» **WHAT IS BEING ASKED**: Please return every line in the following data that includes the string "camera".

Scene comparison data
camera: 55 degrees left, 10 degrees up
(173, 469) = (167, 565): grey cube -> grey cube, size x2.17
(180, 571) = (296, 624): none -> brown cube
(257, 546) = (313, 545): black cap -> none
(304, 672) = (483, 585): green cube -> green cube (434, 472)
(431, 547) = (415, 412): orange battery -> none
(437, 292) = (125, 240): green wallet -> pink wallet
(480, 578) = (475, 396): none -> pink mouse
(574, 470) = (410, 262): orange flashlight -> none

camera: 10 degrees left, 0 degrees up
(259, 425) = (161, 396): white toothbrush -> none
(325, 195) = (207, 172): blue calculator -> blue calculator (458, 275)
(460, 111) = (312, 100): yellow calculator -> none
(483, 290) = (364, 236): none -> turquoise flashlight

» **COMPLETED TASK**:
camera: 55 degrees left, 10 degrees up
camera: 10 degrees left, 0 degrees up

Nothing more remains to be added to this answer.